Description of the task
Without the pictures, copy the entries below word for word.

___ Data ___

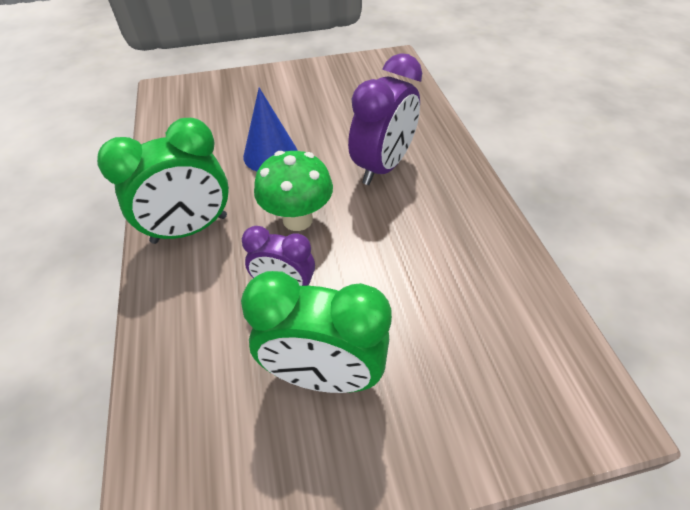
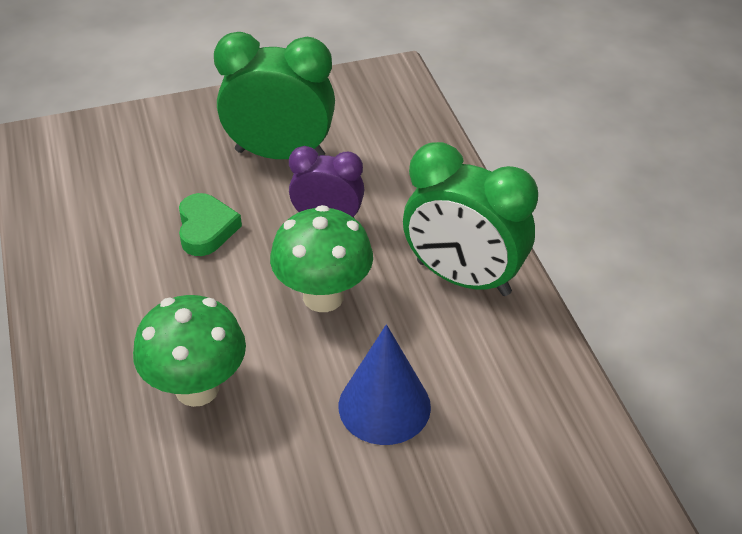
camera: 175 degrees right, 5 degrees down
green clock [97,118,229,244] -> green clock turned 120 degrees counterclockwise [403,142,538,296]
purple clock [348,53,422,185] -> green mushroom [133,295,246,407]
none -> green heart [179,193,242,256]

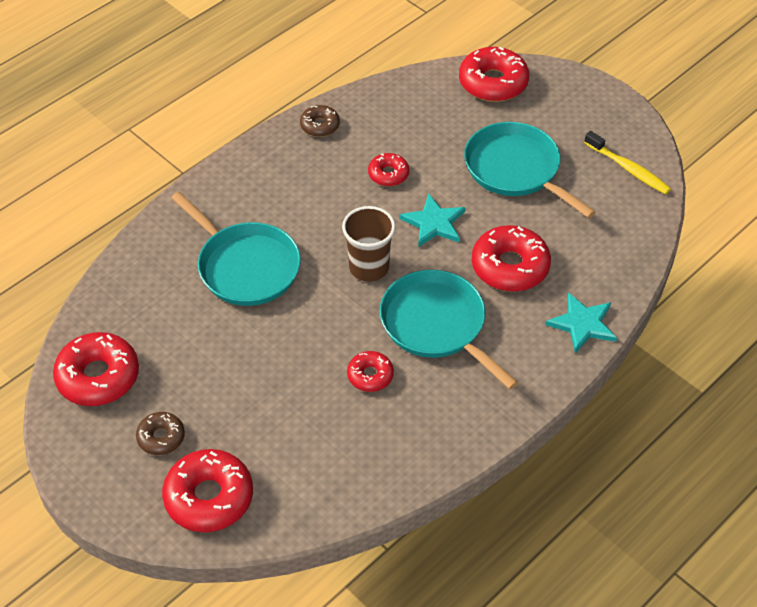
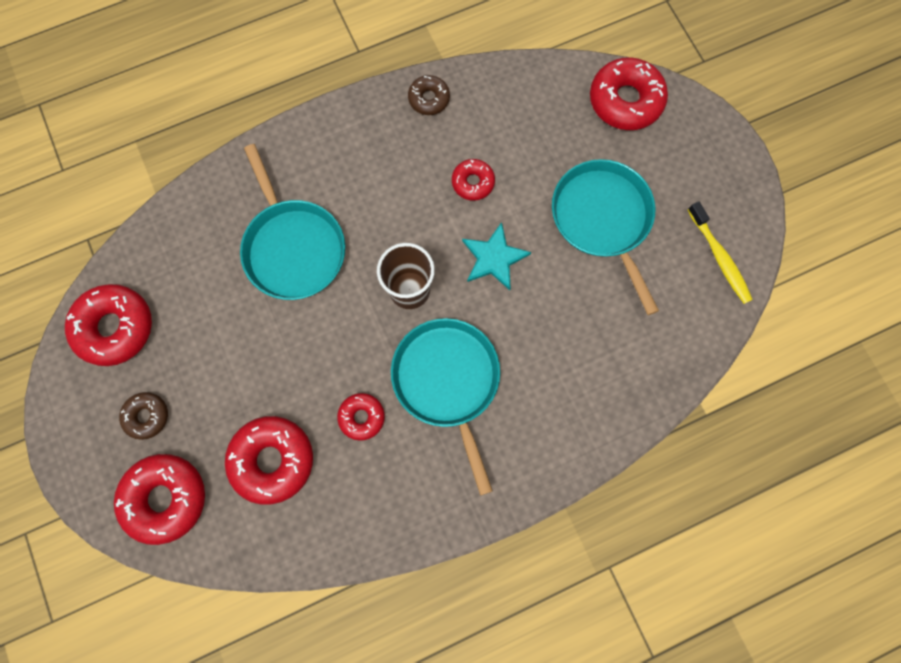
camera: 20 degrees right, 25 degrees up
red donut [472,225,551,292] -> red donut moved to [225,416,313,505]
turquoise star [545,293,617,353] -> none

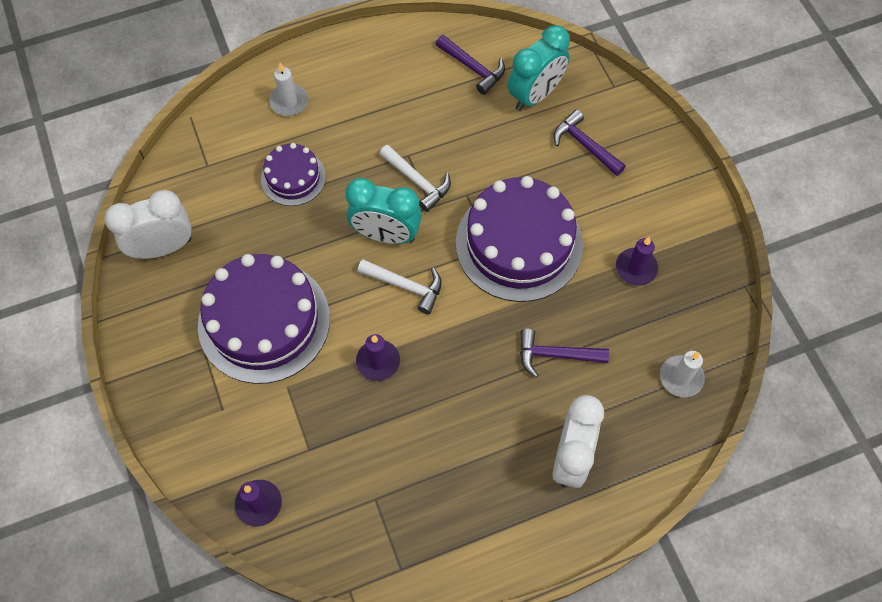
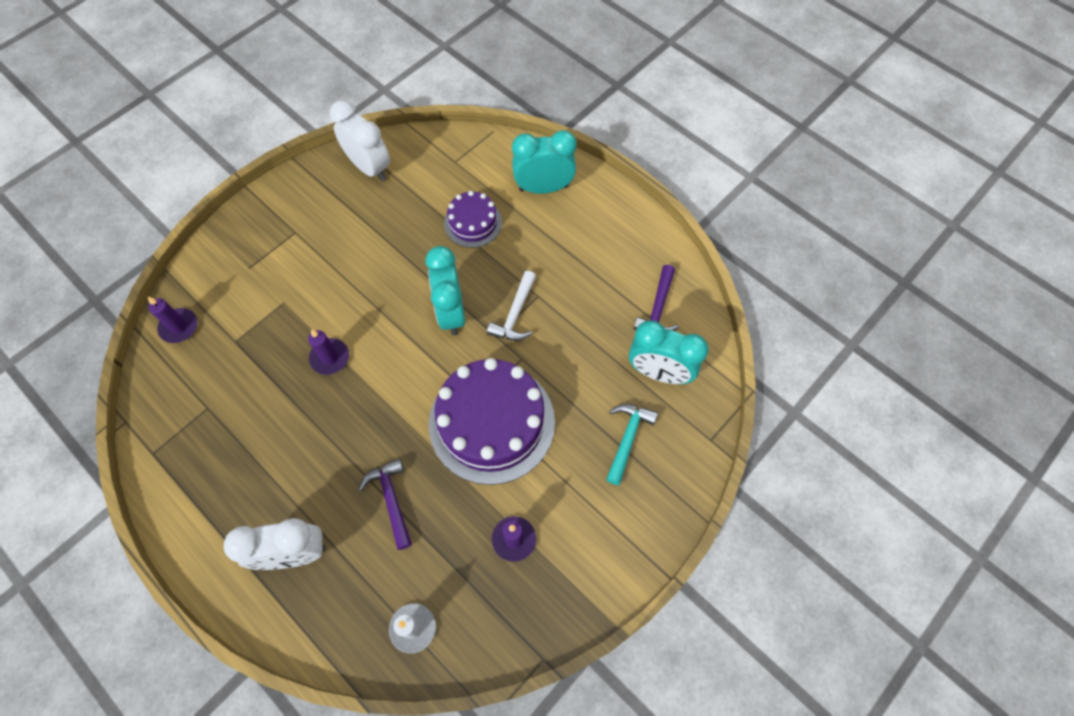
camera: 65 degrees right, 0 degrees up
purple cake [198,254,330,384] -> none
white candle [269,63,308,116] -> turquoise clock [512,130,577,194]
white hammer [357,259,442,314] -> none
purple hammer [553,110,626,176] -> turquoise hammer [606,404,658,485]

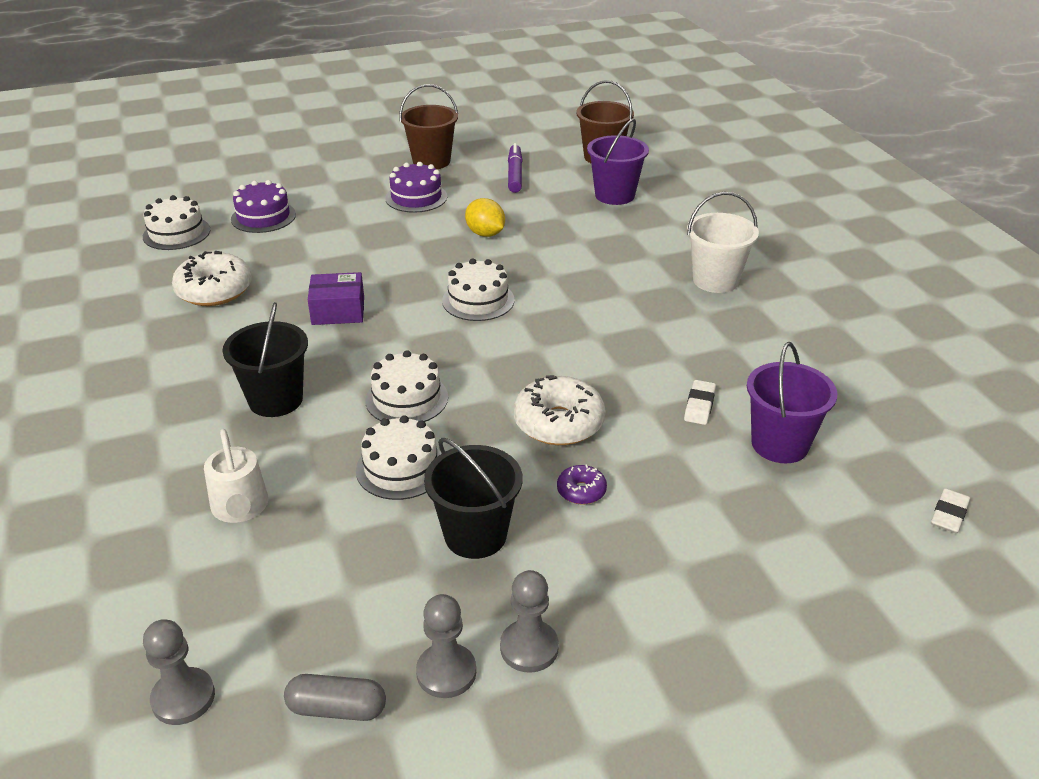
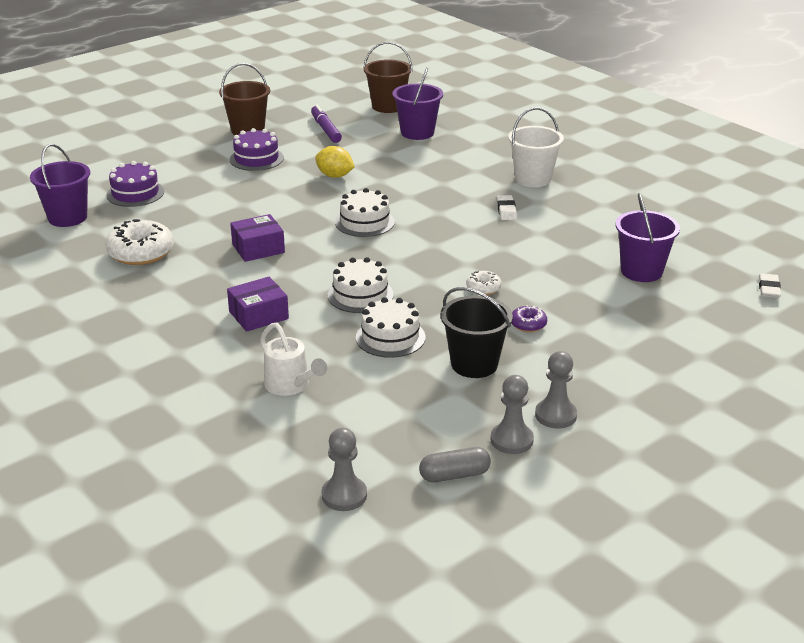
camera: 20 degrees left, 5 degrees down
white cake [143,195,210,250] -> purple bucket [30,144,90,227]
black bucket [223,302,308,417] -> purple box [227,277,289,332]
white donut [514,375,606,445] -> white donut [466,271,502,295], size x0.51
white eraser [684,380,716,425] -> white eraser moved to [497,195,517,220]

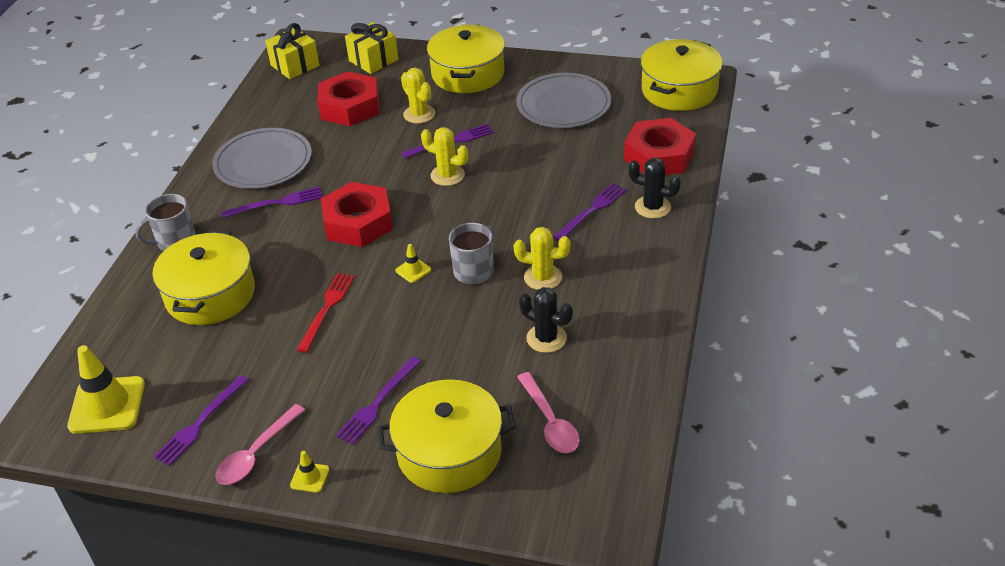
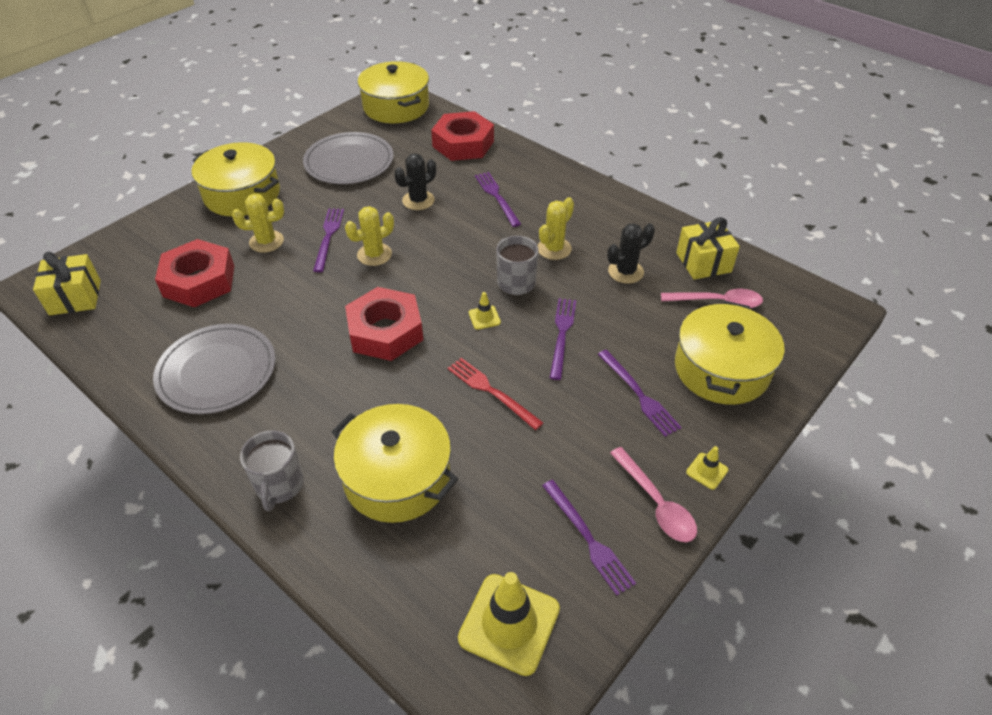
camera: 65 degrees left, 5 degrees up
purple fork [221,187,323,218] -> purple fork moved to [550,298,576,380]
yellow gift [345,22,398,74] -> yellow gift moved to [676,217,740,280]
black cactus [628,158,681,219] -> black cactus moved to [394,153,436,210]

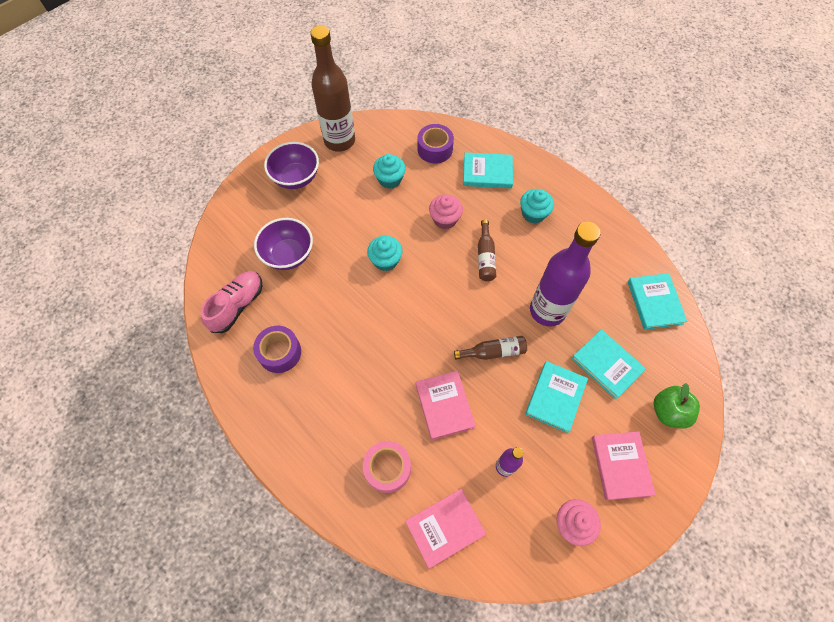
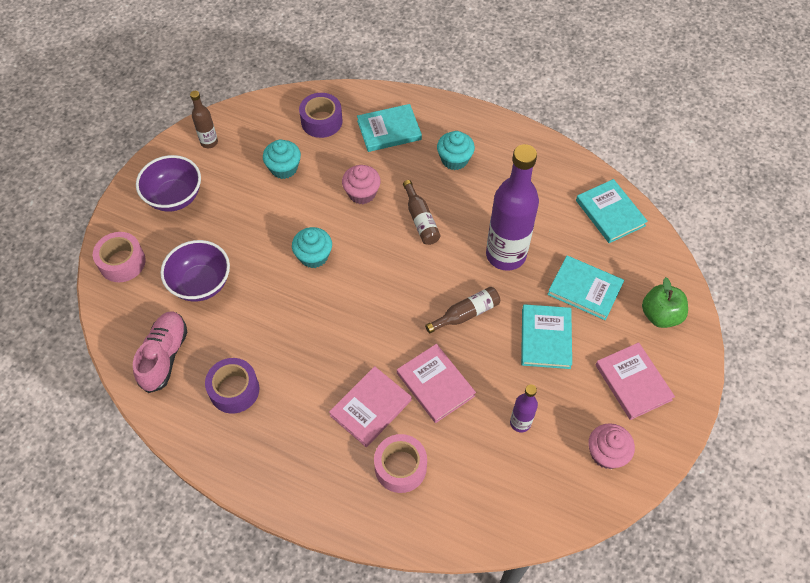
camera: 20 degrees left, 5 degrees down
brown bottle [310,25,355,152] -> brown bottle [190,91,218,148], size x0.47
pink book [405,489,486,569] -> pink book moved to [329,366,412,447]
none -> pink tape [93,232,146,282]

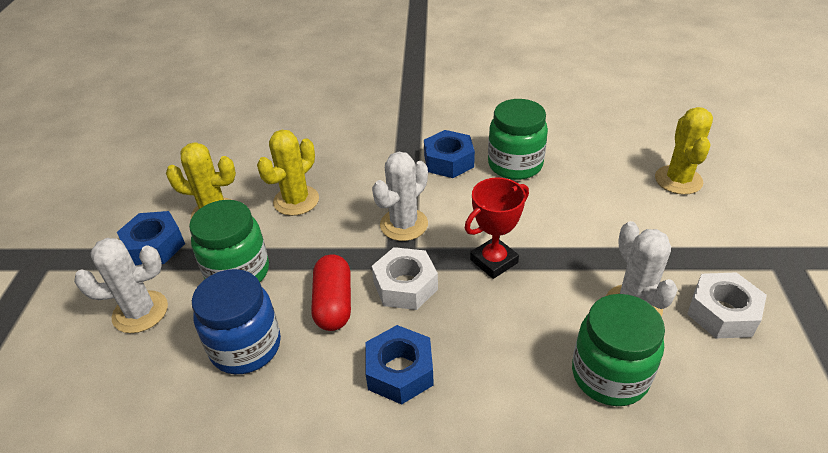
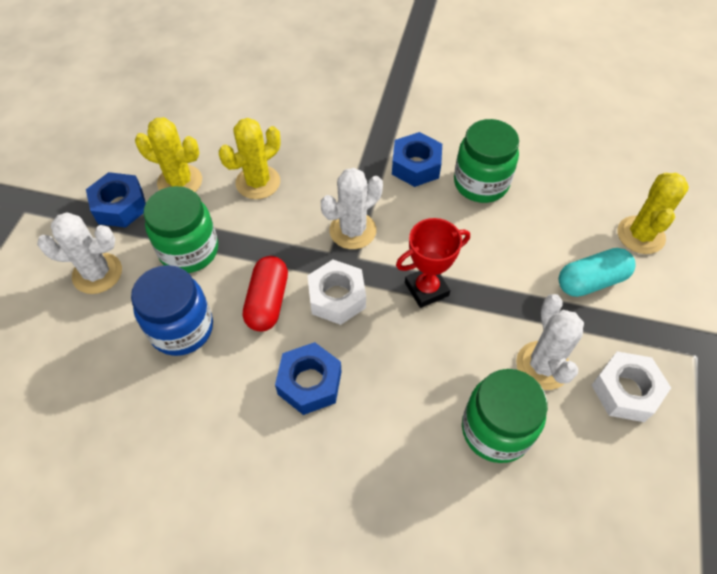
camera: 10 degrees right, 15 degrees up
none -> turquoise capsule [559,248,636,297]

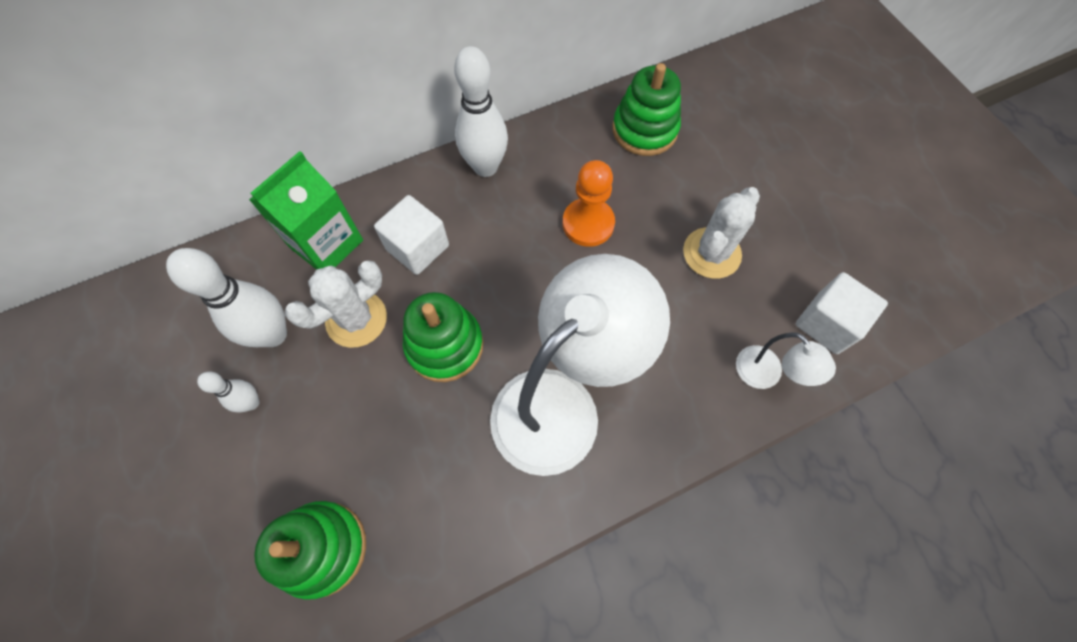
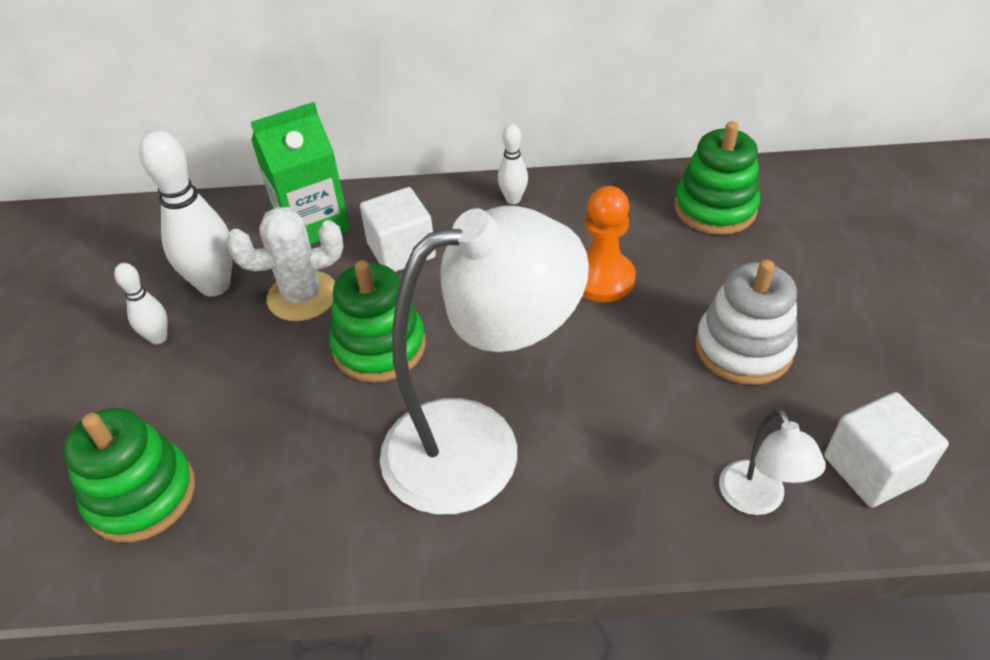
camera: 25 degrees right, 20 degrees down
white bowling pin [454,46,508,177] -> white bowling pin [498,124,528,204], size x0.53
white cactus [683,187,760,279] -> white stacking toy [695,260,798,385]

___

Response for this exercise
camera: 175 degrees right, 5 degrees down
green clock [97,118,229,244] -> green clock turned 120 degrees counterclockwise [403,142,538,296]
purple clock [348,53,422,185] -> green mushroom [133,295,246,407]
none -> green heart [179,193,242,256]

camera: 20 degrees right, 25 degrees up
red donut [472,225,551,292] -> red donut moved to [225,416,313,505]
turquoise star [545,293,617,353] -> none

camera: 65 degrees right, 0 degrees up
purple cake [198,254,330,384] -> none
white candle [269,63,308,116] -> turquoise clock [512,130,577,194]
white hammer [357,259,442,314] -> none
purple hammer [553,110,626,176] -> turquoise hammer [606,404,658,485]

camera: 20 degrees left, 5 degrees down
white cake [143,195,210,250] -> purple bucket [30,144,90,227]
black bucket [223,302,308,417] -> purple box [227,277,289,332]
white donut [514,375,606,445] -> white donut [466,271,502,295], size x0.51
white eraser [684,380,716,425] -> white eraser moved to [497,195,517,220]

camera: 65 degrees left, 5 degrees up
purple fork [221,187,323,218] -> purple fork moved to [550,298,576,380]
yellow gift [345,22,398,74] -> yellow gift moved to [676,217,740,280]
black cactus [628,158,681,219] -> black cactus moved to [394,153,436,210]

camera: 20 degrees left, 5 degrees down
brown bottle [310,25,355,152] -> brown bottle [190,91,218,148], size x0.47
pink book [405,489,486,569] -> pink book moved to [329,366,412,447]
none -> pink tape [93,232,146,282]

camera: 10 degrees right, 15 degrees up
none -> turquoise capsule [559,248,636,297]

camera: 25 degrees right, 20 degrees down
white bowling pin [454,46,508,177] -> white bowling pin [498,124,528,204], size x0.53
white cactus [683,187,760,279] -> white stacking toy [695,260,798,385]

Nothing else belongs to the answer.